_TASK OBJECTIVE_: Return all lines in the data where the string "plate" can be found.

------------------------

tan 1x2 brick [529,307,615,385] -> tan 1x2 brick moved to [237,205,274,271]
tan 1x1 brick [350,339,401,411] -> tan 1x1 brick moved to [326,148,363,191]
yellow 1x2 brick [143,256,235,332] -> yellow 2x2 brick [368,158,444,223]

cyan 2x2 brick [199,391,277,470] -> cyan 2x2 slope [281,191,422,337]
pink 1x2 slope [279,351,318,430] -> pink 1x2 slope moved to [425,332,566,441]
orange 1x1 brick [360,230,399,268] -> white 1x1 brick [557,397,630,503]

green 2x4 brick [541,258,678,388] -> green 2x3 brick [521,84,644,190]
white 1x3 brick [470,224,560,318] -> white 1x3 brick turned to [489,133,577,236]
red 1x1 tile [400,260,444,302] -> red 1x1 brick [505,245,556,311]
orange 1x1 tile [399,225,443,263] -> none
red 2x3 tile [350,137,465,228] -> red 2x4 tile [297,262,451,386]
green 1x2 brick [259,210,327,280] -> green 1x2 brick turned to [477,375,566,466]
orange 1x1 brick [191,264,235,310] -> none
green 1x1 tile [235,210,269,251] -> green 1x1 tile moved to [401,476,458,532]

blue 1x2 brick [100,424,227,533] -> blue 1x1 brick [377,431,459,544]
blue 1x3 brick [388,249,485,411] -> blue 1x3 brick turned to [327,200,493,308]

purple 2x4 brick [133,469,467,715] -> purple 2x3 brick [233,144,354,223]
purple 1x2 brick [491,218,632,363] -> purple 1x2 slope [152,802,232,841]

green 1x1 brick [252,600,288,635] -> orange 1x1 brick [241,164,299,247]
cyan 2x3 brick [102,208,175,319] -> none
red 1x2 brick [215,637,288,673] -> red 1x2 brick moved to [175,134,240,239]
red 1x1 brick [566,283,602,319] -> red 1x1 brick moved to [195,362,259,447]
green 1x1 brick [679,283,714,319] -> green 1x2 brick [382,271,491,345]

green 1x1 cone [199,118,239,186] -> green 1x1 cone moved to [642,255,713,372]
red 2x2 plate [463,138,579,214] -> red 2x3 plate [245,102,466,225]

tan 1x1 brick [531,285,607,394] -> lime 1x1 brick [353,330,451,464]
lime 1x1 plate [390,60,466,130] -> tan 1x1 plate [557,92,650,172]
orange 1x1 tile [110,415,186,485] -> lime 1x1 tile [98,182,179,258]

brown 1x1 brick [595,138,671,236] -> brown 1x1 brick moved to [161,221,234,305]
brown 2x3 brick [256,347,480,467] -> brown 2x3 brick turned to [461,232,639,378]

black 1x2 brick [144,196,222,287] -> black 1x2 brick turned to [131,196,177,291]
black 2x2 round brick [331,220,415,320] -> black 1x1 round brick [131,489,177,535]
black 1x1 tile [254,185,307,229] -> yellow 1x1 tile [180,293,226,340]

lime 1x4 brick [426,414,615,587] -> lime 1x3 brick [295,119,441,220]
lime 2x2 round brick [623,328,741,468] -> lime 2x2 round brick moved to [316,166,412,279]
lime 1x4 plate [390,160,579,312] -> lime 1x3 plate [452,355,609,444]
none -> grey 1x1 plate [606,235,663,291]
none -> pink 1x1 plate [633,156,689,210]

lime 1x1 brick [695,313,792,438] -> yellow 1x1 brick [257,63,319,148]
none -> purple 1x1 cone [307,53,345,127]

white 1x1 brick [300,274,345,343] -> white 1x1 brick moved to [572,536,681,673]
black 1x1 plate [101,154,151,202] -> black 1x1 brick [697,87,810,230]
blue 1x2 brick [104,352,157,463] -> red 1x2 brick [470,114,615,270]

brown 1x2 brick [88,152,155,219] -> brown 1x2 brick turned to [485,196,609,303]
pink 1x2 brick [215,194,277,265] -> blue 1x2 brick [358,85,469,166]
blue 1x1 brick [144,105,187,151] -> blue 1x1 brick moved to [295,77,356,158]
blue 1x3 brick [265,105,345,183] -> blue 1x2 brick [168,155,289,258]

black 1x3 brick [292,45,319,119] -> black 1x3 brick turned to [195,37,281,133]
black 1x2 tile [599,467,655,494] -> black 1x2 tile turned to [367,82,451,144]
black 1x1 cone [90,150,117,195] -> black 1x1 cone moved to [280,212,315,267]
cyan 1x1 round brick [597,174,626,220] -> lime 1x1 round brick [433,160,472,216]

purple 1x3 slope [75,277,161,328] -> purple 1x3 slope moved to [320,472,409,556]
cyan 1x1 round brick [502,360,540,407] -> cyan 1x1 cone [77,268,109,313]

------------------------

_SOLUTION FOR THIS EXERCISE_:
red 2x2 plate [463,138,579,214] -> red 2x3 plate [245,102,466,225]
lime 1x1 plate [390,60,466,130] -> tan 1x1 plate [557,92,650,172]
lime 1x4 plate [390,160,579,312] -> lime 1x3 plate [452,355,609,444]
none -> grey 1x1 plate [606,235,663,291]
none -> pink 1x1 plate [633,156,689,210]
black 1x1 plate [101,154,151,202] -> black 1x1 brick [697,87,810,230]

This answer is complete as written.